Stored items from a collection
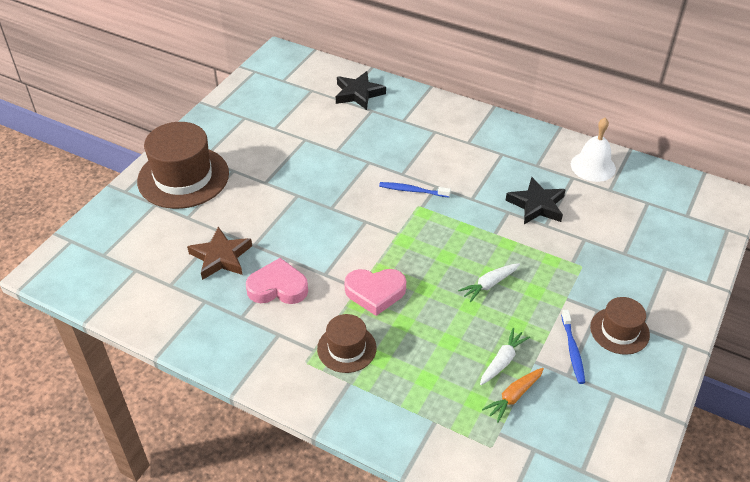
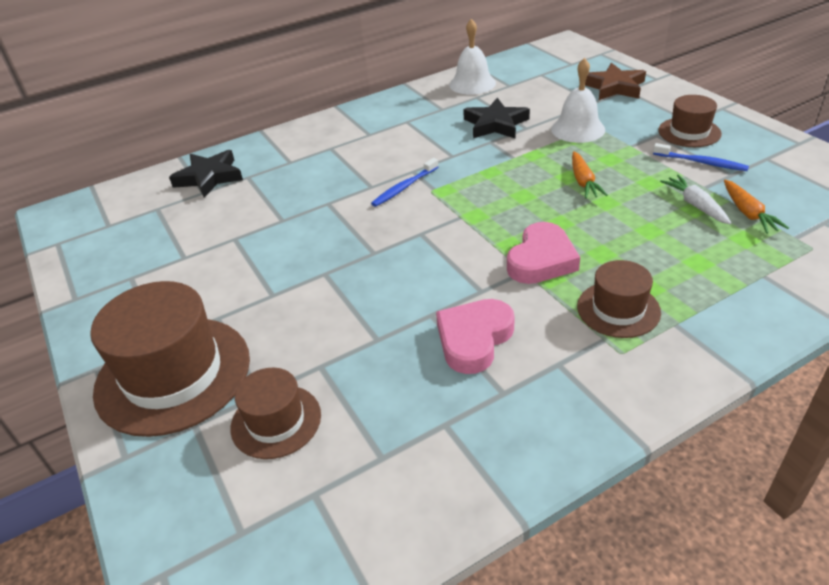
camera: 55 degrees left, 5 degrees down
brown star [187,227,252,280] -> brown star moved to [585,63,646,100]
white carrot [458,263,520,302] -> orange carrot [572,151,608,199]
none -> brown hat [230,368,321,459]
none -> white bell [551,58,605,143]

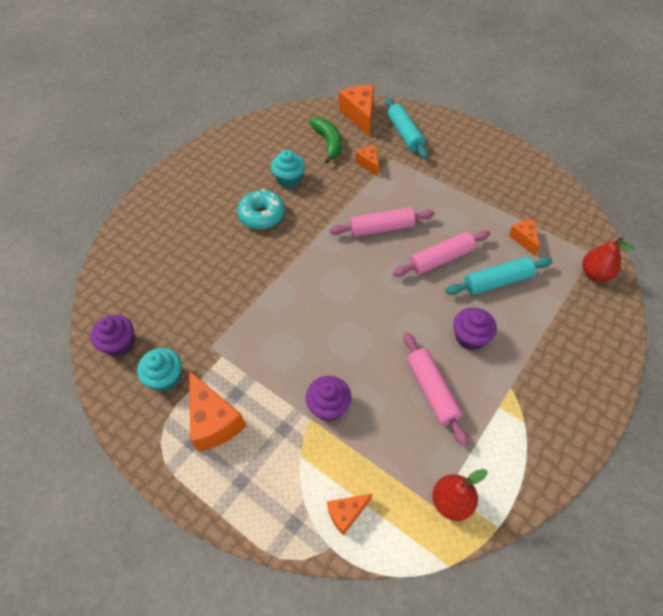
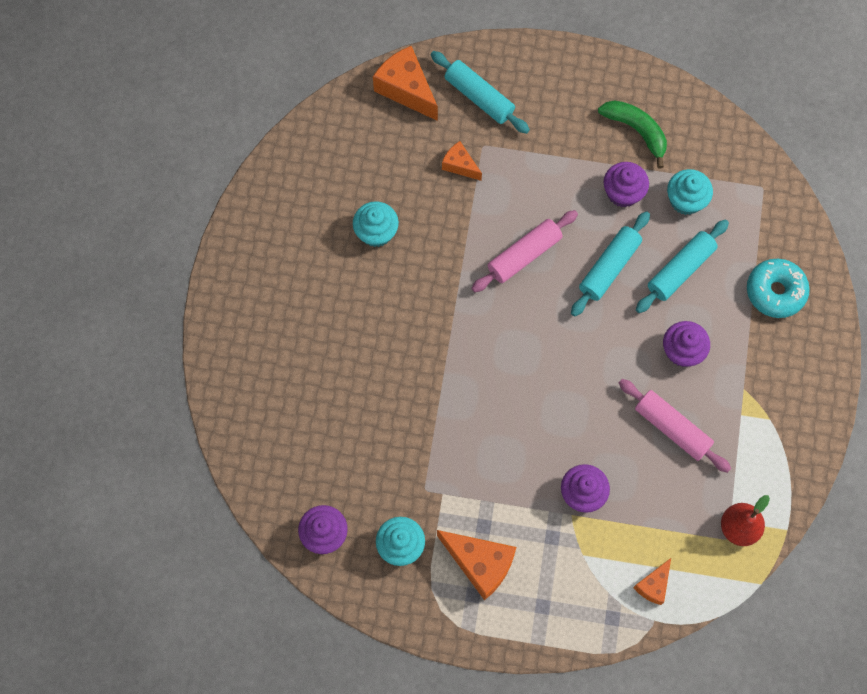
camera: 30 degrees left, 15 degrees up
turquoise donut [237,189,285,230] -> turquoise donut moved to [747,259,810,318]
green banana [309,118,341,164] -> green banana moved to [598,100,667,168]
pink rolling pin [393,230,490,277] -> turquoise rolling pin [571,211,650,317]
orange cheese [509,220,540,256] -> turquoise cupcake [667,169,713,215]
red pear [582,237,635,282] -> none
none -> purple cupcake [604,162,649,207]

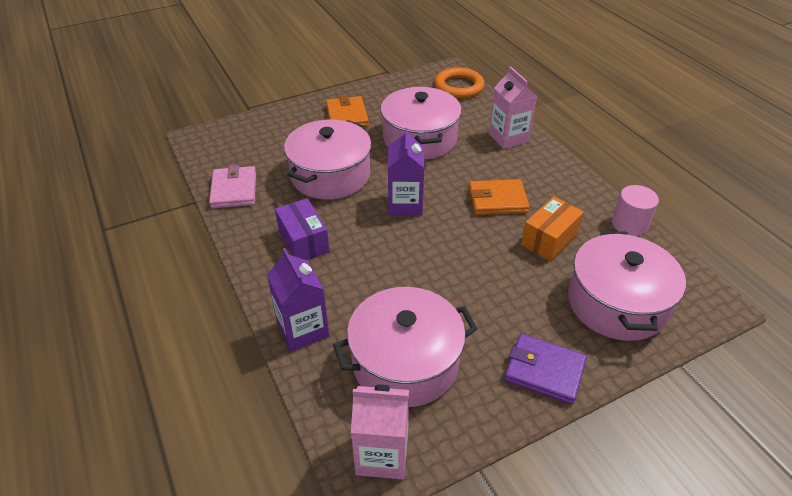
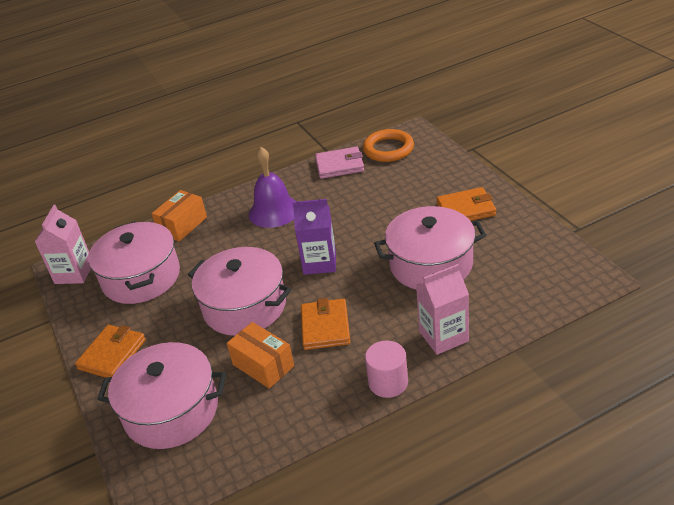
camera: 95 degrees right, 5 degrees down
purple carton [267,248,329,352] -> orange box [152,190,207,242]
purple box [275,198,330,260] -> purple bell [249,147,296,228]
pink pot [284,120,371,200] -> pink pot moved to [188,247,291,336]
orange ring [434,67,485,98] -> orange ring moved to [363,129,414,162]
purple wallet [504,334,587,405] -> orange wallet [75,325,146,378]
pink cylinder [612,185,659,236] -> pink cylinder moved to [365,340,408,398]

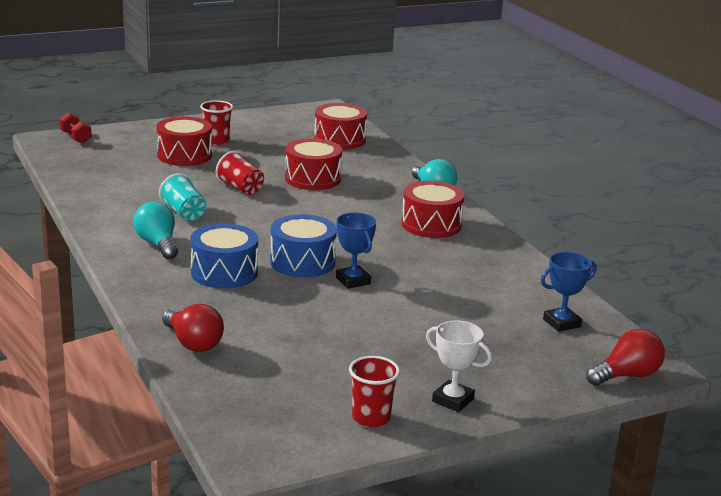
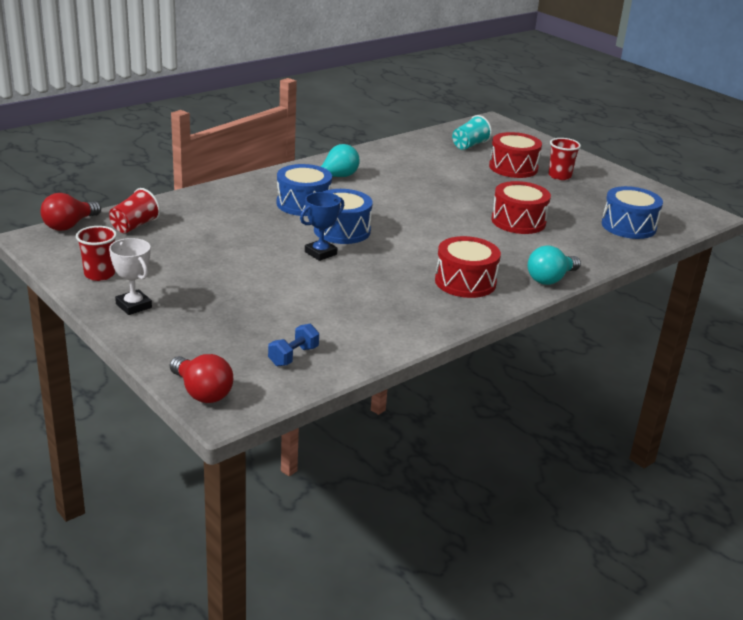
camera: 75 degrees right, 5 degrees up
red dumbbell [59,113,92,144] -> none
turquoise cup [159,173,206,221] -> turquoise cup moved to [452,115,492,150]
red light bulb [162,304,224,352] -> red light bulb moved to [41,193,101,231]
red cup [216,151,264,195] -> red cup moved to [109,188,160,233]
red drum [314,103,367,150] -> blue drum [602,186,663,239]
white trophy [426,320,492,412] -> white trophy turned 60 degrees counterclockwise [109,238,152,315]
blue trophy [541,252,596,332] -> blue dumbbell [268,324,319,366]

• TASK OBJECTIVE: Beginning with the first line of the records, write out every line up to and including the one with "camera: 30 degrees left, 15 degrees up", exactly, and omit all pictures.

• EXERCISE RESULT:
camera: 55 degrees left, 5 degrees down
brown star [187,227,252,280] -> brown star moved to [585,63,646,100]
white carrot [458,263,520,302] -> orange carrot [572,151,608,199]
none -> brown hat [230,368,321,459]
none -> white bell [551,58,605,143]

camera: 30 degrees left, 15 degrees up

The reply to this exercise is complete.